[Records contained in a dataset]
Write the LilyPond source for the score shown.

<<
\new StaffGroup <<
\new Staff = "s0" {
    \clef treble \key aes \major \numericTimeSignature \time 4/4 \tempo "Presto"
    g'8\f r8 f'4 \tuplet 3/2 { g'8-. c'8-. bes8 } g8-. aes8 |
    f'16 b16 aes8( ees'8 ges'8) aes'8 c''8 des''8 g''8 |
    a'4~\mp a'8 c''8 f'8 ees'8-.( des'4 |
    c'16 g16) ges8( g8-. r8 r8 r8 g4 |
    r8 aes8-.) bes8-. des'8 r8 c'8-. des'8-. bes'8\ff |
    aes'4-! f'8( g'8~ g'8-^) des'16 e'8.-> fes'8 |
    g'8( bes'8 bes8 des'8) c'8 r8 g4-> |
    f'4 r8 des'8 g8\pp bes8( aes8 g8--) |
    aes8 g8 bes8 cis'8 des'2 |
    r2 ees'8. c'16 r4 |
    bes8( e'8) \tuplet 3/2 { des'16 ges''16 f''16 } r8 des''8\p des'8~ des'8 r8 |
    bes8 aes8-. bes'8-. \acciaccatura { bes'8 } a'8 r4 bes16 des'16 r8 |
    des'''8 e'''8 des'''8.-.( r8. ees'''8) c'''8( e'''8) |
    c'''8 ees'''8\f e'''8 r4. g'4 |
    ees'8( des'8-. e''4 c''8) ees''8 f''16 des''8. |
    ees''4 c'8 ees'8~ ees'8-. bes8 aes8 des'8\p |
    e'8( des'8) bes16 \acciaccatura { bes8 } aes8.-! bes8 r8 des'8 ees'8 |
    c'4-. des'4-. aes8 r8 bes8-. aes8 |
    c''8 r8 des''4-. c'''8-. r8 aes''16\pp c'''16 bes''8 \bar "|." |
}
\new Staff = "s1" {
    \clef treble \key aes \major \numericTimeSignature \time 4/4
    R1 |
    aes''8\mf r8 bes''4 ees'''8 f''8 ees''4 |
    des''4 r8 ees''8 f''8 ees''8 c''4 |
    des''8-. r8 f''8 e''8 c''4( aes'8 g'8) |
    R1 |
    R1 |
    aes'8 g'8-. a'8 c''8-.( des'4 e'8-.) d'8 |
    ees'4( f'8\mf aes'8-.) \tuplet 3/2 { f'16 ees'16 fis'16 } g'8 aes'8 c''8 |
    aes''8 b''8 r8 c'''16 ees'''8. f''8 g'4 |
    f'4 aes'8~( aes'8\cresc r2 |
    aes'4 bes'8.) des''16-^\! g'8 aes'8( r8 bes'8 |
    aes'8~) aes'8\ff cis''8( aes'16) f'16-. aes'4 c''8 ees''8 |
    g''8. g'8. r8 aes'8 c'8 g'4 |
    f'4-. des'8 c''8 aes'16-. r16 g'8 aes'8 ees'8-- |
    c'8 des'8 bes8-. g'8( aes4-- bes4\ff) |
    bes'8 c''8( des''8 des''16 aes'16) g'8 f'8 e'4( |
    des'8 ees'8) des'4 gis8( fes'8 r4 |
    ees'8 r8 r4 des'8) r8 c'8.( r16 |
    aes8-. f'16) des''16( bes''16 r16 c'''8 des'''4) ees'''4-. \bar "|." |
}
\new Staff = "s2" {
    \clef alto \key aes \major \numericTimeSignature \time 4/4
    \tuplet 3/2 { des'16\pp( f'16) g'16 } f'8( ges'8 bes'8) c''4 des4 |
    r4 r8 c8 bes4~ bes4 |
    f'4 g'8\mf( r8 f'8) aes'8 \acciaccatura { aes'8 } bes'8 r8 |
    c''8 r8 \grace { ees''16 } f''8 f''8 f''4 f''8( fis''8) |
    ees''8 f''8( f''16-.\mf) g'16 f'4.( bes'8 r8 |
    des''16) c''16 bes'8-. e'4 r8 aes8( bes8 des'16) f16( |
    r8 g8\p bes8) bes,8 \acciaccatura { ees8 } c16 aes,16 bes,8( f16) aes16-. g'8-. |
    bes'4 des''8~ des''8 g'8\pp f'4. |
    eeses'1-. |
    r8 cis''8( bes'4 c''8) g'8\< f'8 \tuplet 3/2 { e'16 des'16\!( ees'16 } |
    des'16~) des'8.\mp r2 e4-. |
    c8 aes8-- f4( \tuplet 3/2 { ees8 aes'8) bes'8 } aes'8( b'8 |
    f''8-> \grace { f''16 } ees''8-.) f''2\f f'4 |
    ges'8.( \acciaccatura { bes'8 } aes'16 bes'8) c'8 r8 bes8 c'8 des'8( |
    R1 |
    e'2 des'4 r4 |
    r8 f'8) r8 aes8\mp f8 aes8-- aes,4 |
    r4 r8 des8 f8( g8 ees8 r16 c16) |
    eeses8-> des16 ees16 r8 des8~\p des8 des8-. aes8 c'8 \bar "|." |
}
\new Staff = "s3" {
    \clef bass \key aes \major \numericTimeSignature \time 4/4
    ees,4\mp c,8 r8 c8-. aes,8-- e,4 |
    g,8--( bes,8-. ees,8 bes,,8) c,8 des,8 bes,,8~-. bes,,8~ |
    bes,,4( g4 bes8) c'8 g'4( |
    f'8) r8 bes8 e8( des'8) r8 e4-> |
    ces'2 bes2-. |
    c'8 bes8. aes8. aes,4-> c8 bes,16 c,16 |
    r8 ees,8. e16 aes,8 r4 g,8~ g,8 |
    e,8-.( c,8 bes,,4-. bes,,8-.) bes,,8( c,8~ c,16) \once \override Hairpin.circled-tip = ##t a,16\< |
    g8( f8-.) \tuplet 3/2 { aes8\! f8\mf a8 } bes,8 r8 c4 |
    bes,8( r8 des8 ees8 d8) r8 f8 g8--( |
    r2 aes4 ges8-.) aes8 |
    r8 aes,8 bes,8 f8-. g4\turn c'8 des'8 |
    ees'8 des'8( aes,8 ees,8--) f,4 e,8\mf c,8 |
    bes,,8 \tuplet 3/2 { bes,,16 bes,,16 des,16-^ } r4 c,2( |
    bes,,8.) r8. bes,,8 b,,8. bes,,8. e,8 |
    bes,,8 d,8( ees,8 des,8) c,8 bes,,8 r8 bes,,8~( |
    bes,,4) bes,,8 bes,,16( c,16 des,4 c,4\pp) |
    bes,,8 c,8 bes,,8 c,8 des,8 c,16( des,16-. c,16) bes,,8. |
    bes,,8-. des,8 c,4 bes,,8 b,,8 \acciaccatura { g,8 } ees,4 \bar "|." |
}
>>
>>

Prompt → Pull out every line of the data above that contains the string "tuplet", copying each of those lines in full.

Worked answer →
    g'8\f r8 f'4 \tuplet 3/2 { g'8-. c'8-. bes8 } g8-. aes8 |
    bes8( e'8) \tuplet 3/2 { des'16 ges''16 f''16 } r8 des''8\p des'8~ des'8 r8 |
    ees'4( f'8\mf aes'8-.) \tuplet 3/2 { f'16 ees'16 fis'16 } g'8 aes'8 c''8 |
    \tuplet 3/2 { des'16\pp( f'16) g'16 } f'8( ges'8 bes'8) c''4 des4 |
    r8 cis''8( bes'4 c''8) g'8\< f'8 \tuplet 3/2 { e'16 des'16\!( ees'16 } |
    c8 aes8-- f4( \tuplet 3/2 { ees8 aes'8) bes'8 } aes'8( b'8 |
    g8( f8-.) \tuplet 3/2 { aes8\! f8\mf a8 } bes,8 r8 c4 |
    bes,,8 \tuplet 3/2 { bes,,16 bes,,16 des,16-^ } r4 c,2( |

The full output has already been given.